▶ [Supplied records]:
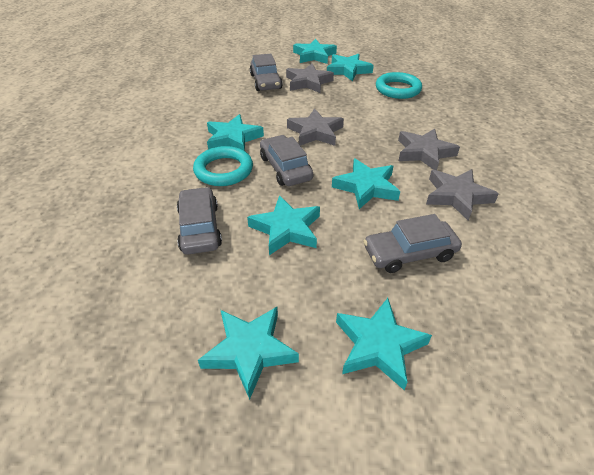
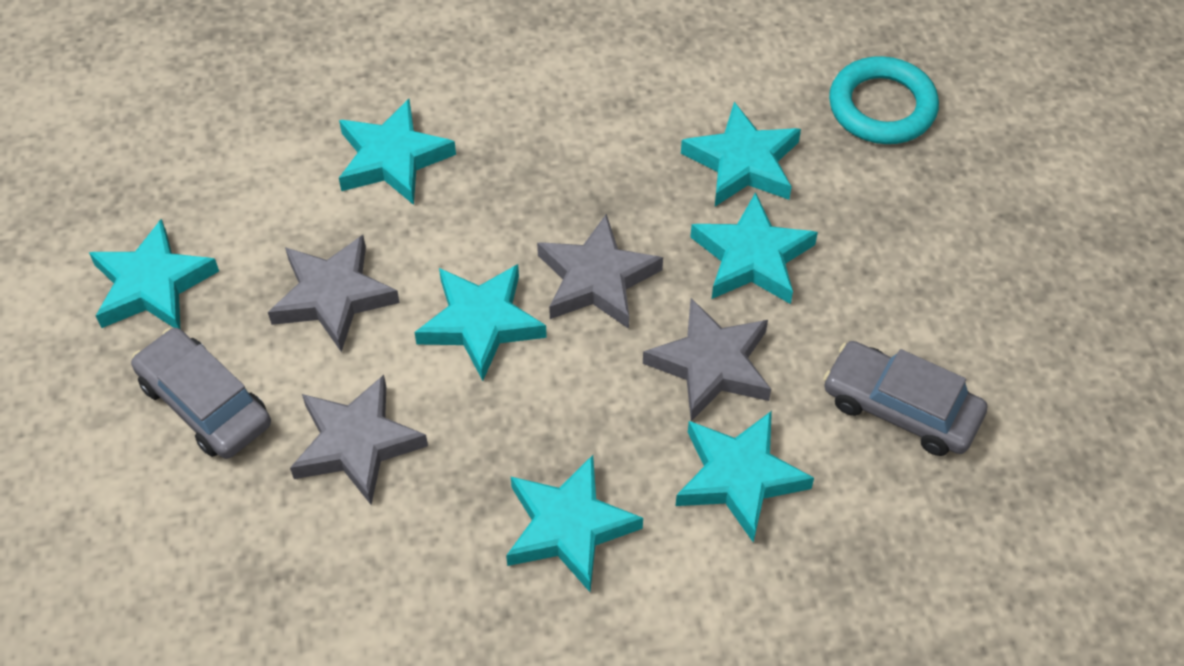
grey car: 4 -> 2
turquoise ring: 2 -> 1

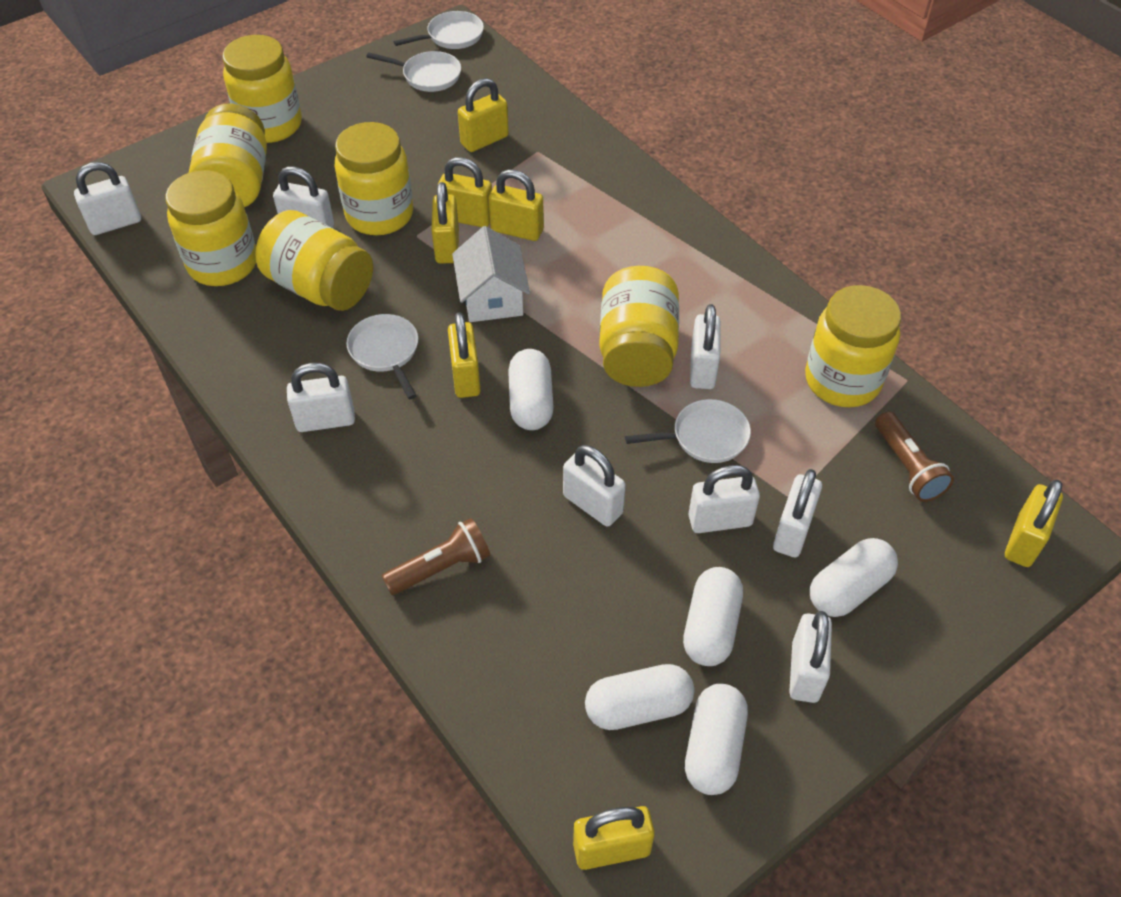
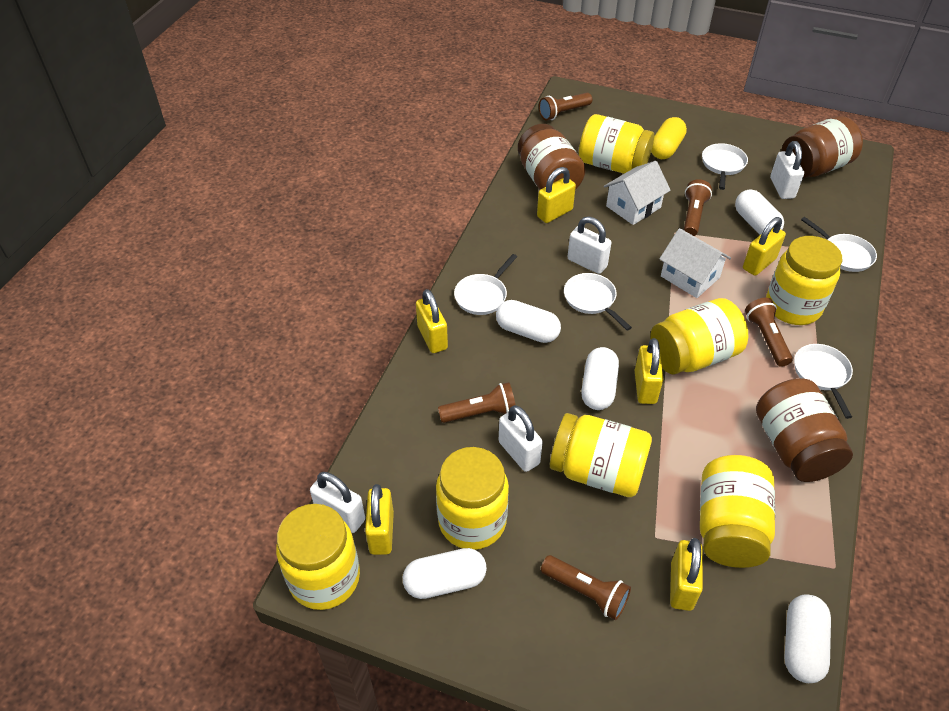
brown flashlight: 2 -> 5
brown jar: 0 -> 3
white house: 1 -> 2
white padlock: 8 -> 4
white pan: 4 -> 5
yellow capsule: 0 -> 1
yellow padlock: 7 -> 6

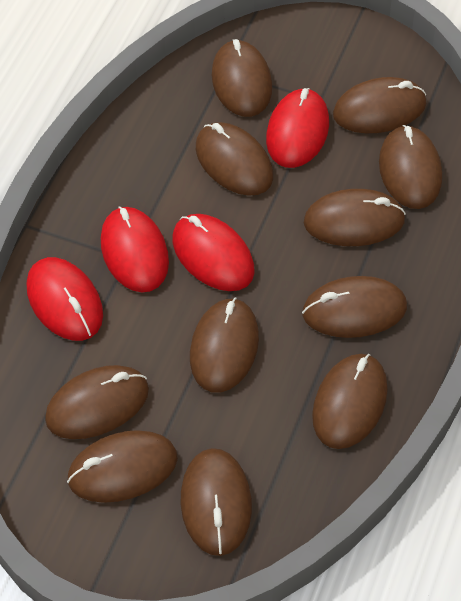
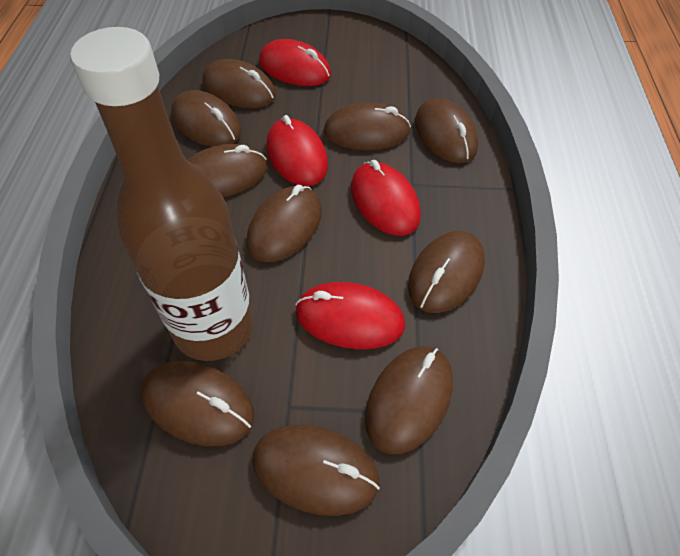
brown bottle: 0 -> 1
brown mouse: 11 -> 10

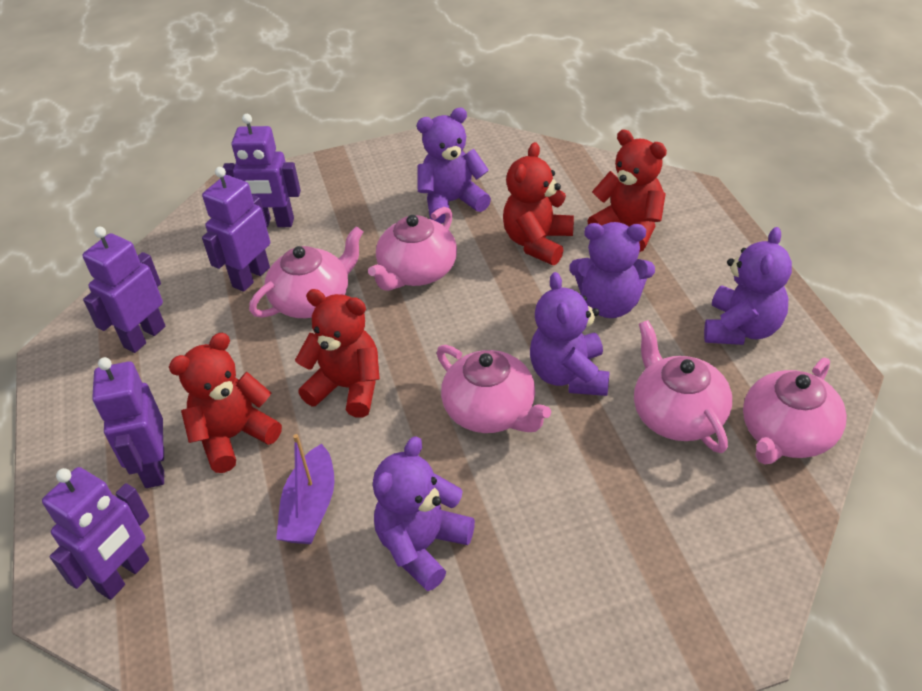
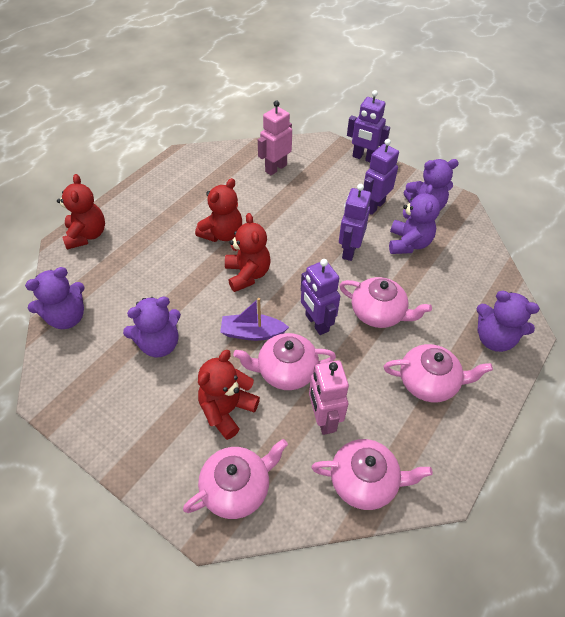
pink robot: 0 -> 2
purple robot: 5 -> 4

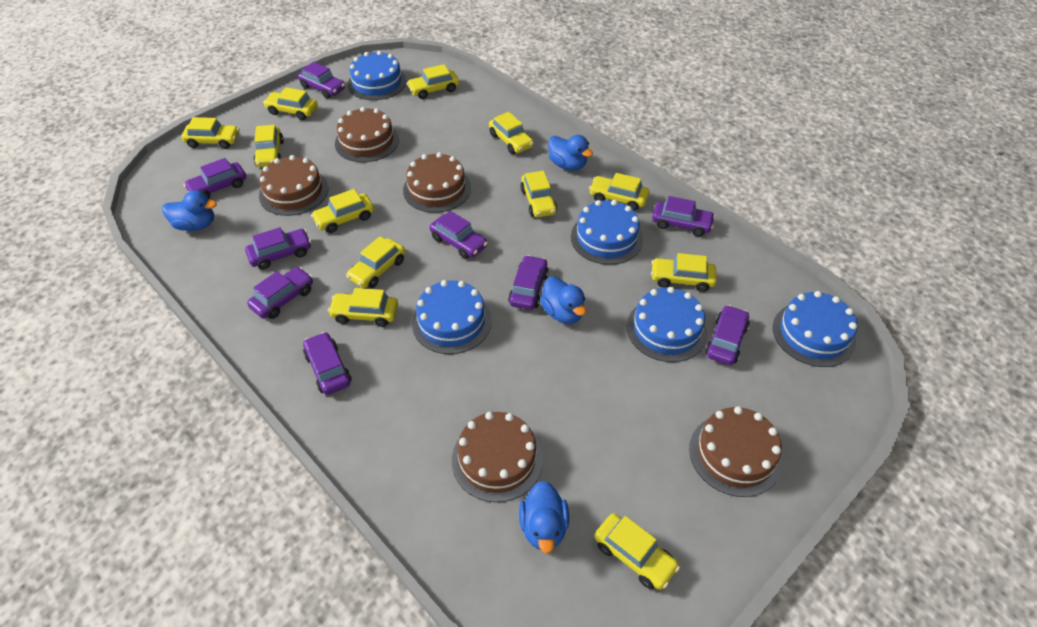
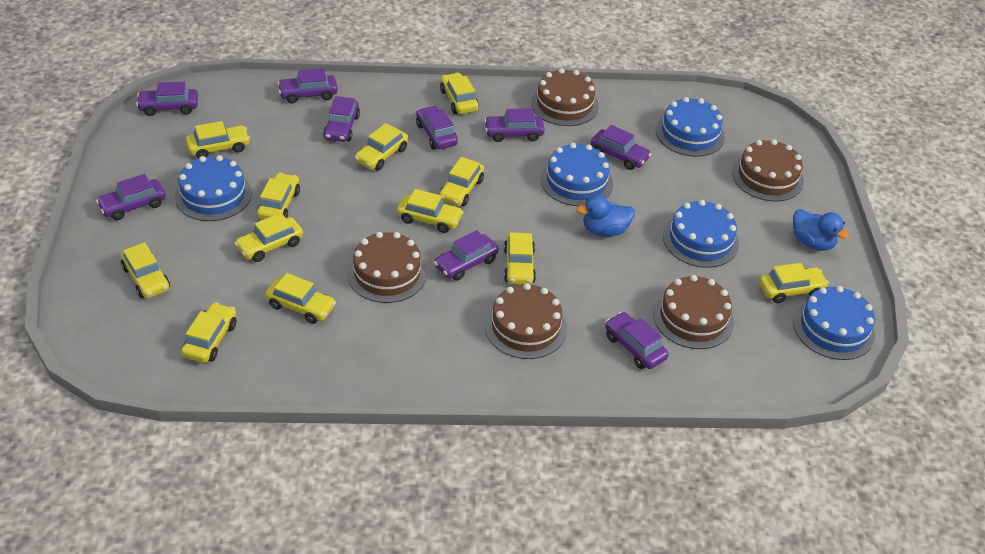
blue duck: 4 -> 2

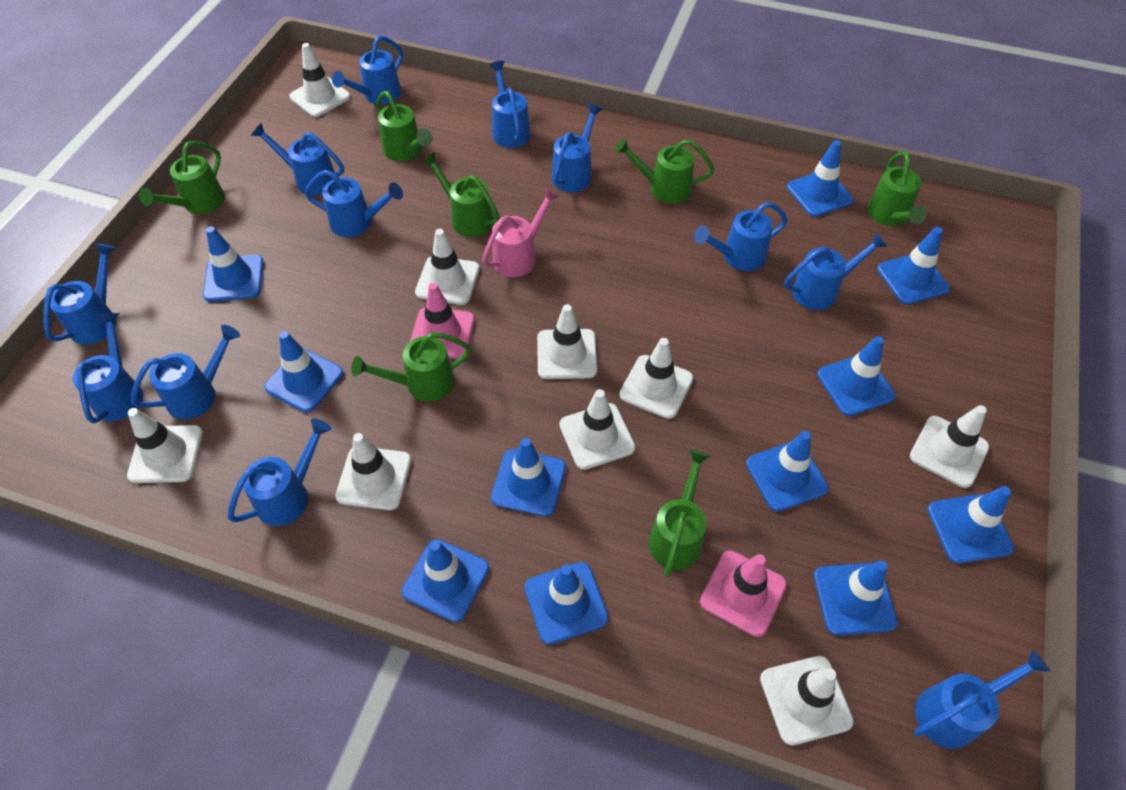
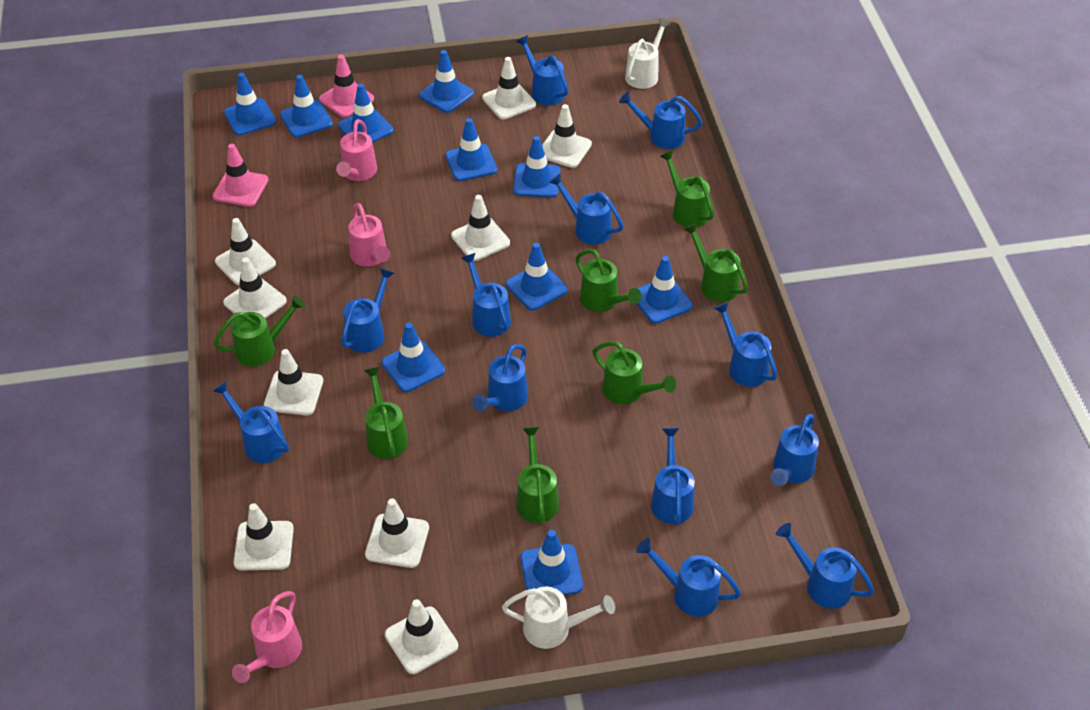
blue traffic cone: 11 -> 10
pink watering can: 1 -> 3
white watering can: 0 -> 2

▶ [Exercise directions]: What is the number of lines in the records that hold "brown"? Give the number by itself.

▶ [Answer box]: 4